__EXERCISE PROMPT__: Although the data below contains pictures, output only the lines between those holding "white marker [435,343,456,403]" and "white plane [339,83,396,129]", inclusive, exactly and without those pictures.

(Collection entries)

▶

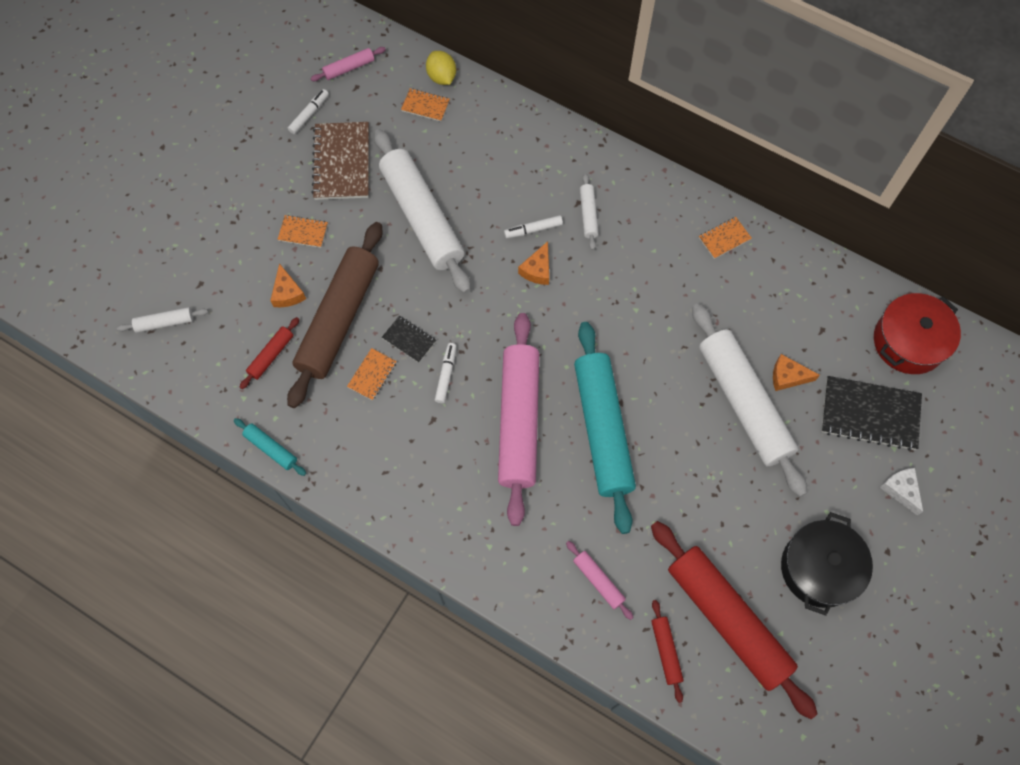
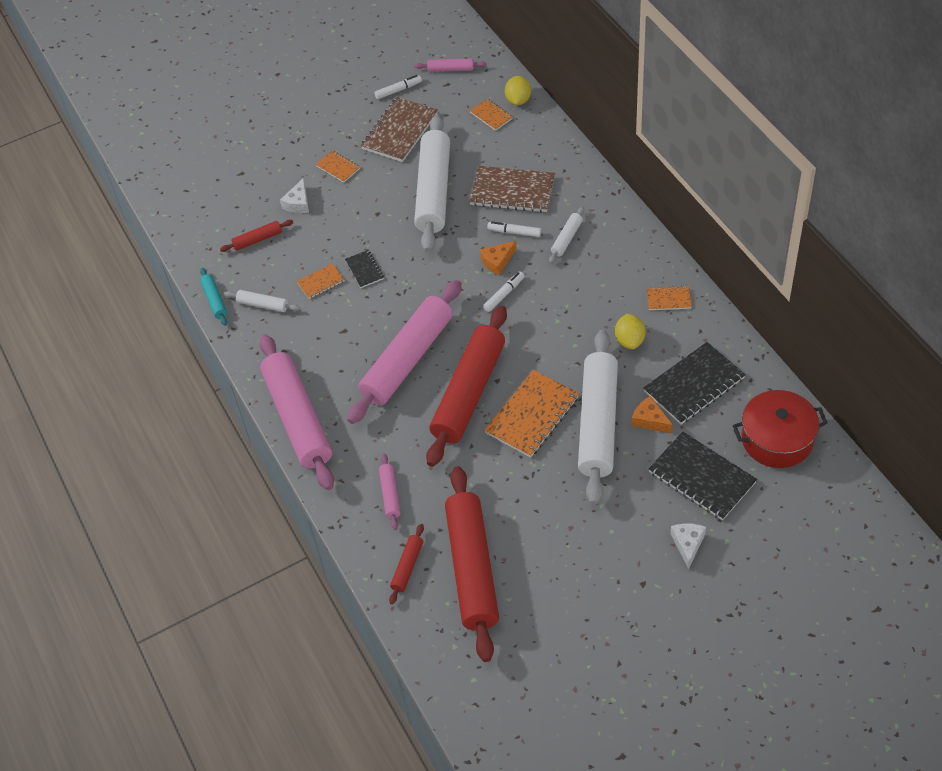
camera: 35 degrees right, 15 degrees down
white rolling pin [117,307,208,333] -> white rolling pin moved to [224,290,300,312]
orange cheese [270,263,306,307] -> white cheese [280,178,309,213]
brown rolling pin [287,222,382,408] -> none
white marker [435,343,456,403] -> white marker moved to [483,272,524,312]
turquoise rolling pin [574,322,636,534] -> red rolling pin [426,306,507,467]
black pot [781,512,873,616] -> none
none -> pink rolling pin [260,334,334,490]
none -> brown notebook [469,166,555,212]
none -> orange notebook [484,370,579,458]
none -> yellow lemon [615,314,646,349]
none -> black notebook [643,342,745,424]

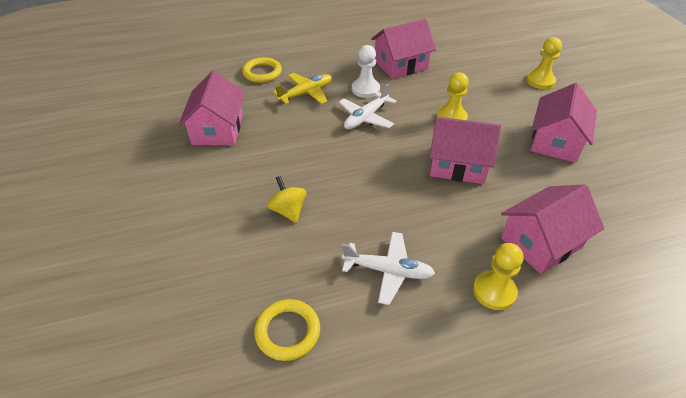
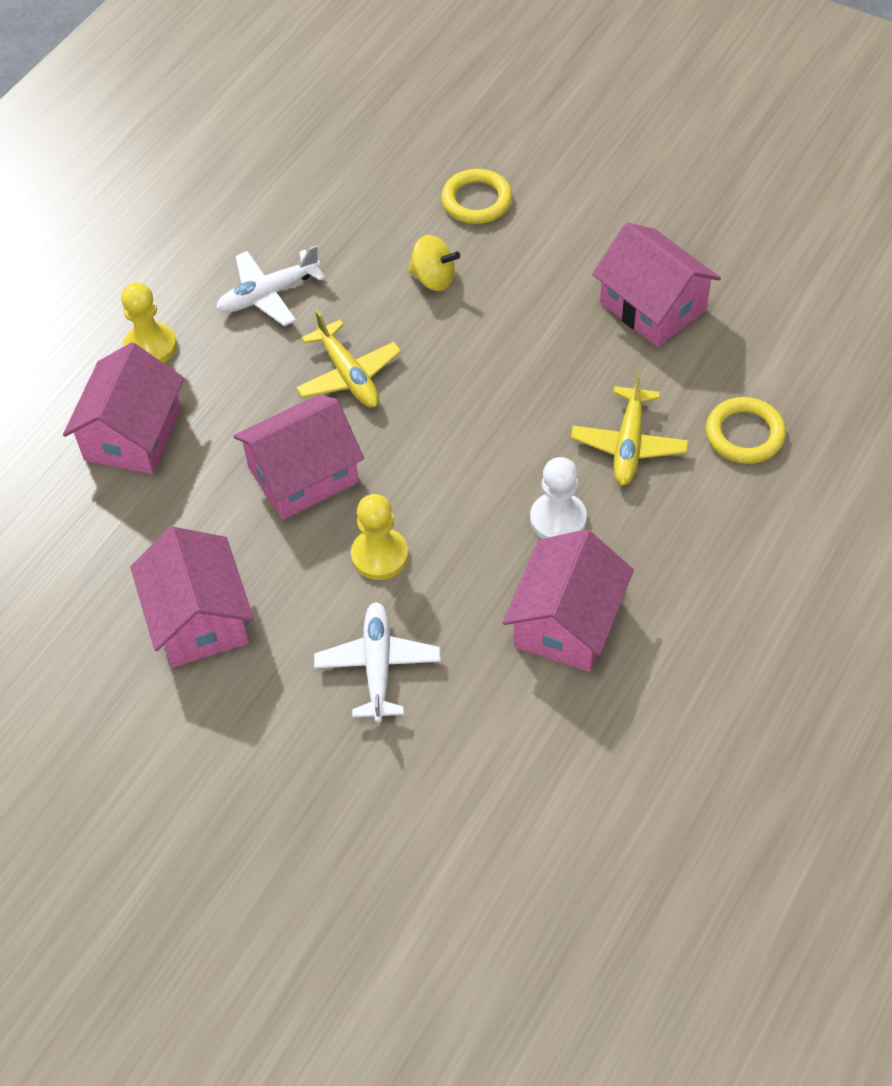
camera: 140 degrees right, 10 degrees up
yellow ring [254,299,320,361] -> yellow ring moved to [441,169,512,224]
white plane [339,83,396,129] -> white plane moved to [314,602,441,722]
yellow pawn [526,37,562,89] -> none
none -> yellow plane [296,310,401,408]

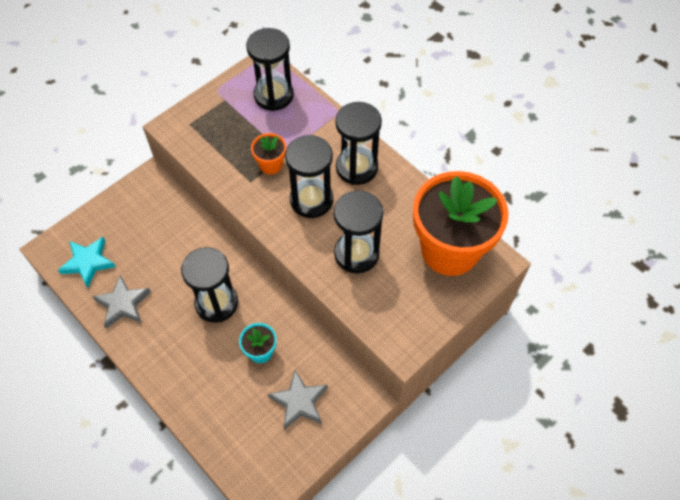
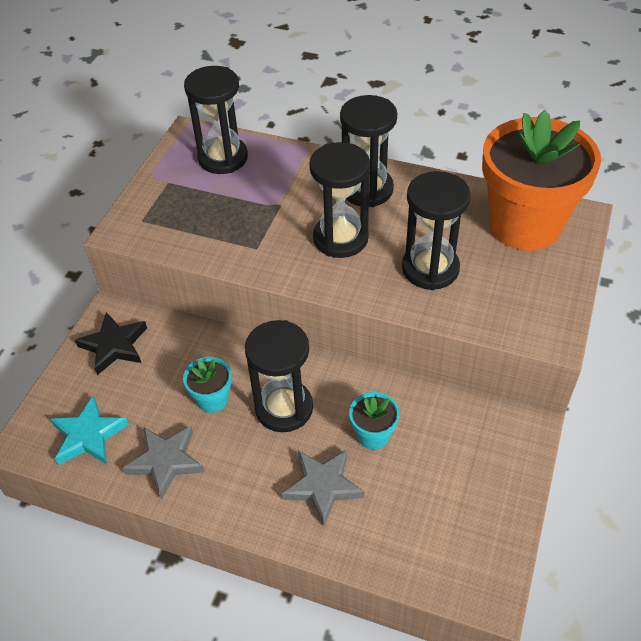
camera: 25 degrees left, 10 degrees down
orange flower pot [251,133,286,175] -> none
grey star [268,370,328,430] -> grey star moved to [282,450,364,526]
none -> black star [75,312,147,375]
none -> turquoise flower pot [183,357,232,413]

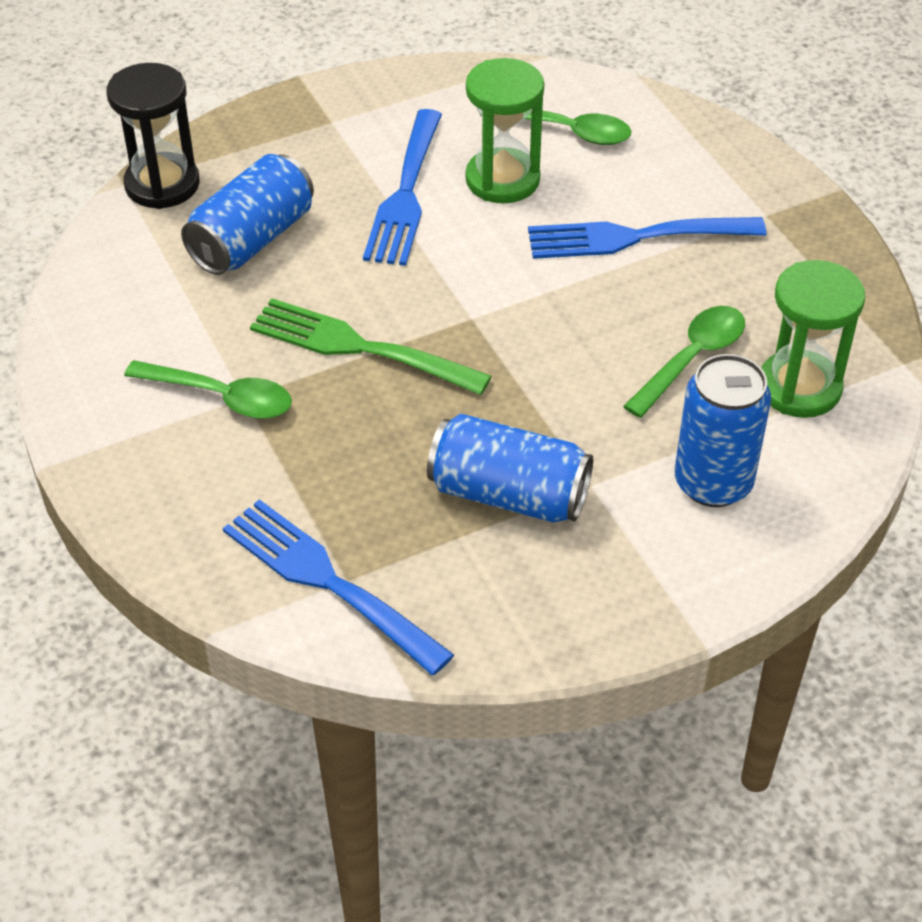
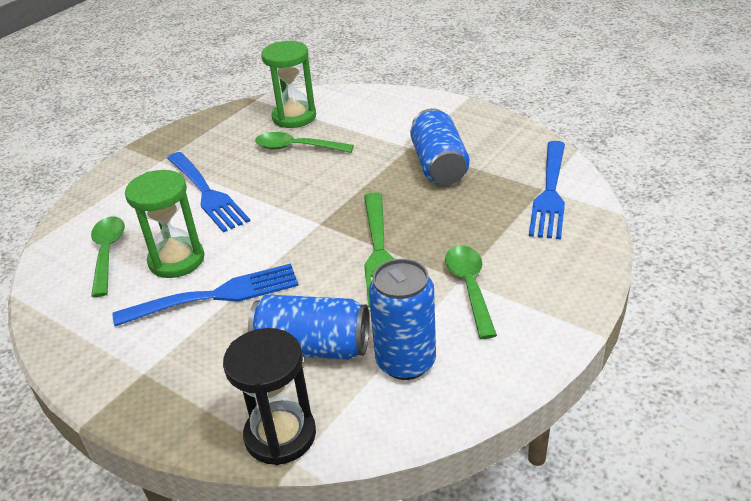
camera: 115 degrees left, 10 degrees down
blue can [675,354,771,507] -> blue can moved to [369,259,436,380]

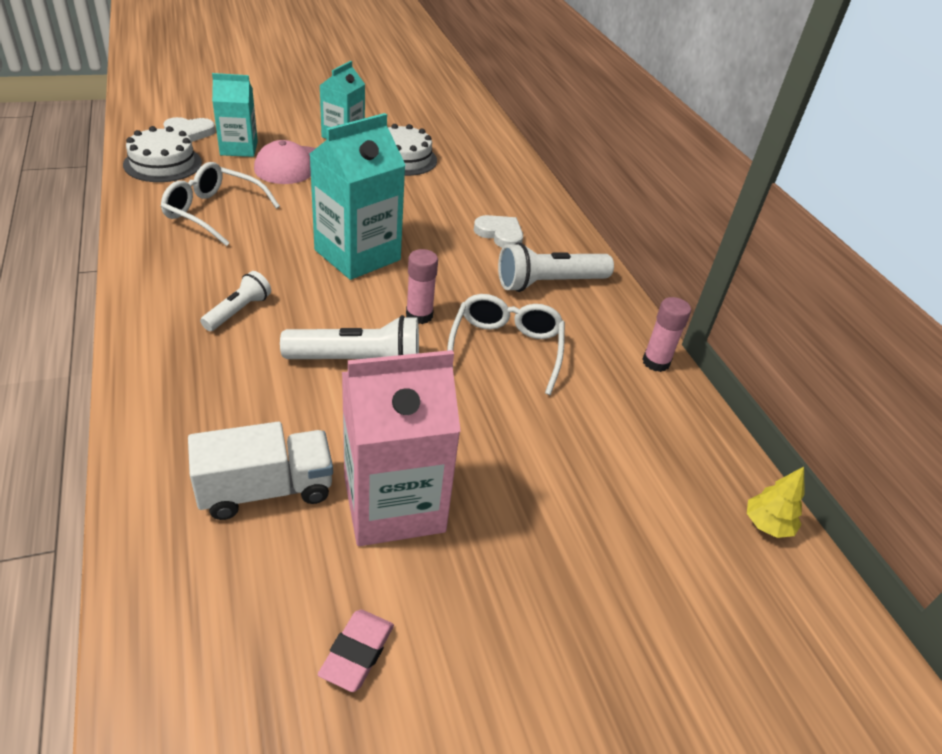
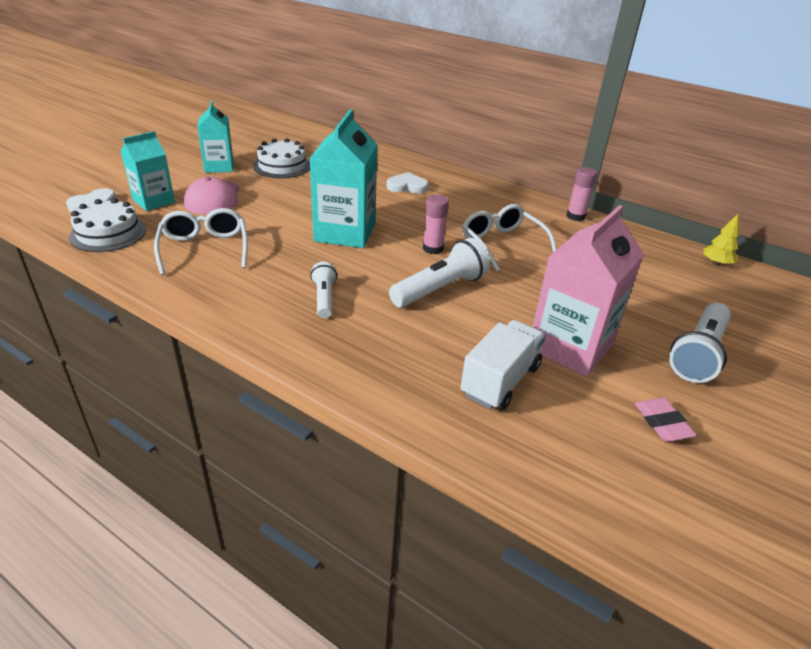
camera: 35 degrees left, 5 degrees down
white glasses [161,162,280,246] -> white glasses turned 90 degrees clockwise [154,208,248,275]
white flashlight [498,242,614,292] -> white flashlight moved to [669,303,731,383]

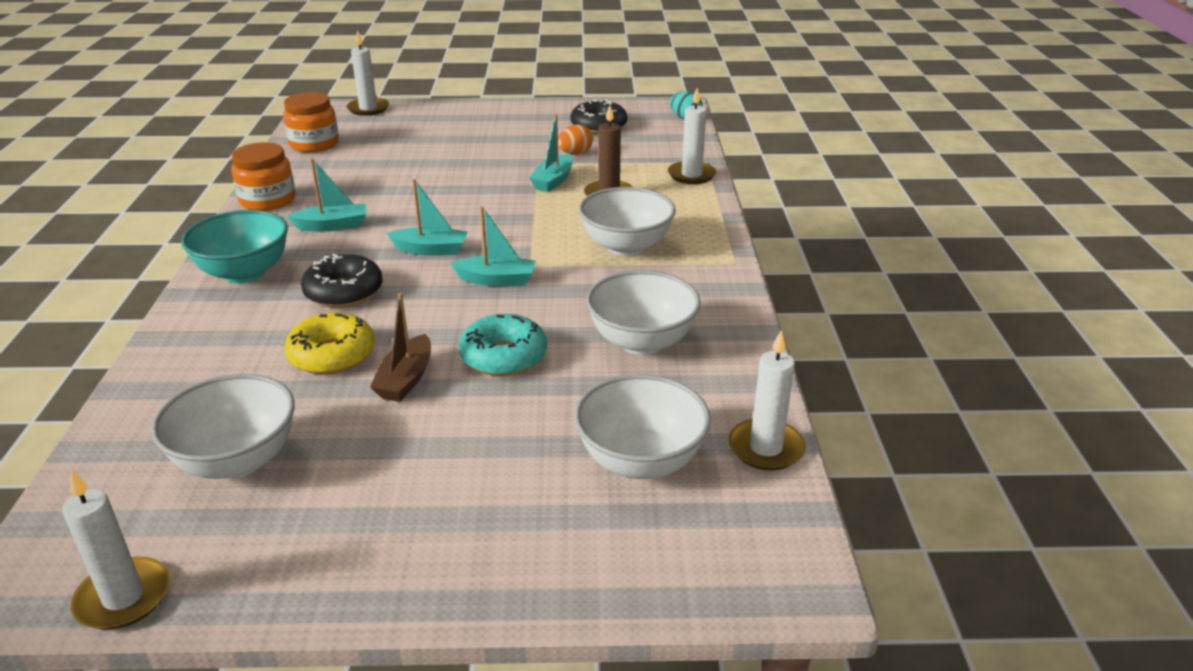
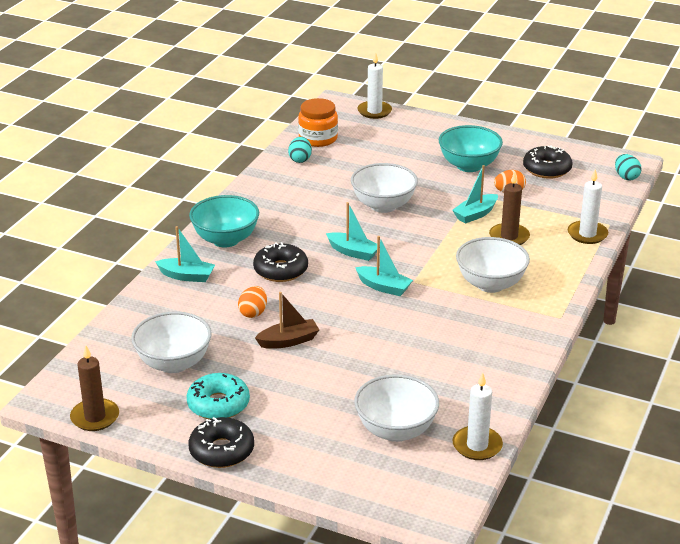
camera: 25 degrees right, 0 degrees up
white candle [62,470,170,630] -> brown candle [70,345,119,431]
orange jar [231,142,296,211] -> none
yellow donut [284,312,375,375] -> orange egg [238,286,267,318]
turquoise boat [287,158,366,232] -> turquoise boat moved to [155,226,215,282]
brown boat [370,293,431,402] -> brown boat turned 150 degrees counterclockwise [255,292,319,349]
turquoise donut [459,314,547,376] -> turquoise donut moved to [187,373,250,419]
white bowl [586,270,701,355] -> white bowl moved to [351,163,418,213]
none -> black donut [188,417,254,468]
none -> turquoise egg [288,137,312,163]
none -> turquoise bowl [439,125,503,172]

◀

__TASK ANSWER__:
white marker [435,343,456,403] -> white marker moved to [483,272,524,312]
turquoise rolling pin [574,322,636,534] -> red rolling pin [426,306,507,467]
black pot [781,512,873,616] -> none
none -> pink rolling pin [260,334,334,490]
none -> brown notebook [469,166,555,212]
none -> orange notebook [484,370,579,458]
none -> yellow lemon [615,314,646,349]
none -> black notebook [643,342,745,424]

camera: 140 degrees right, 10 degrees up
yellow ring [254,299,320,361] -> yellow ring moved to [441,169,512,224]
white plane [339,83,396,129] -> white plane moved to [314,602,441,722]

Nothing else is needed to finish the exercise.